*ASSIGNMENT:*
Images are to be left out; everything else in the listing should be repeated exactly.

*MATERIAL PROVIDED:*
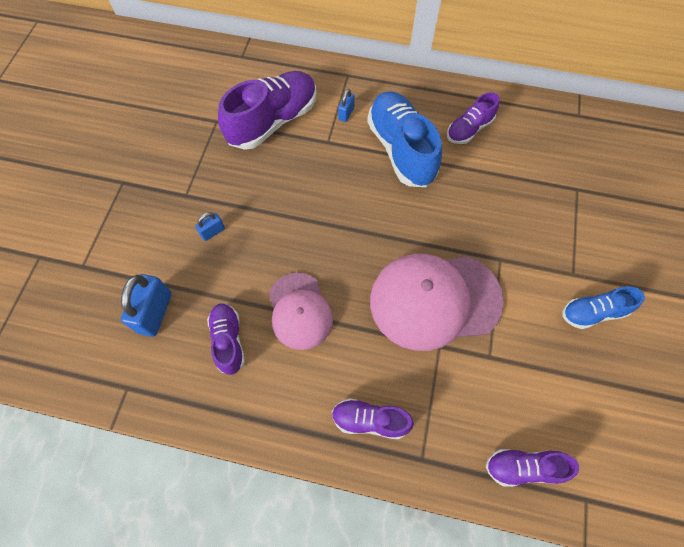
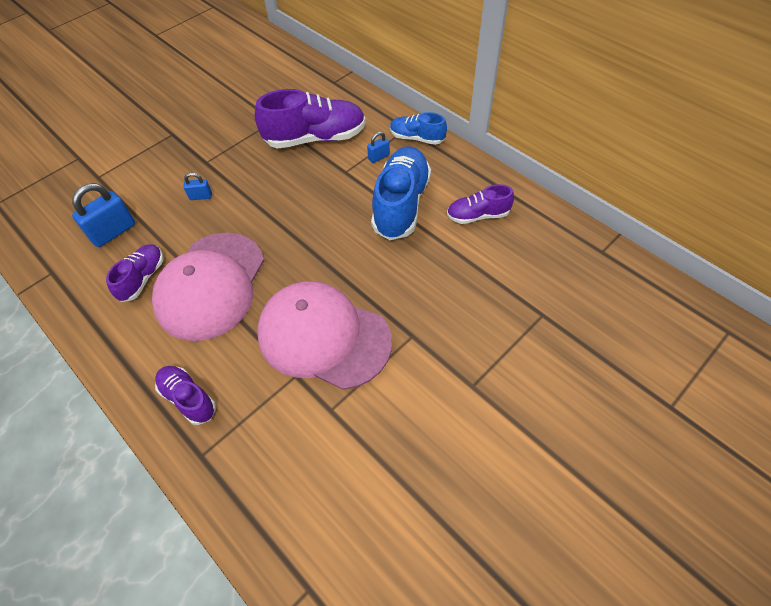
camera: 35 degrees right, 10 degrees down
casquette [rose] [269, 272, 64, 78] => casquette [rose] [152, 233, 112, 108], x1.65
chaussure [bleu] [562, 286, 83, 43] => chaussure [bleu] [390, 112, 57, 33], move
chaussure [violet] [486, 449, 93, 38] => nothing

*SOLUTION TO THE PROBLEM:*
camera: 35 degrees right, 10 degrees down
casquette [rose] [269, 272, 64, 78] => casquette [rose] [152, 233, 112, 108], x1.65
chaussure [bleu] [562, 286, 83, 43] => chaussure [bleu] [390, 112, 57, 33], move
chaussure [violet] [486, 449, 93, 38] => nothing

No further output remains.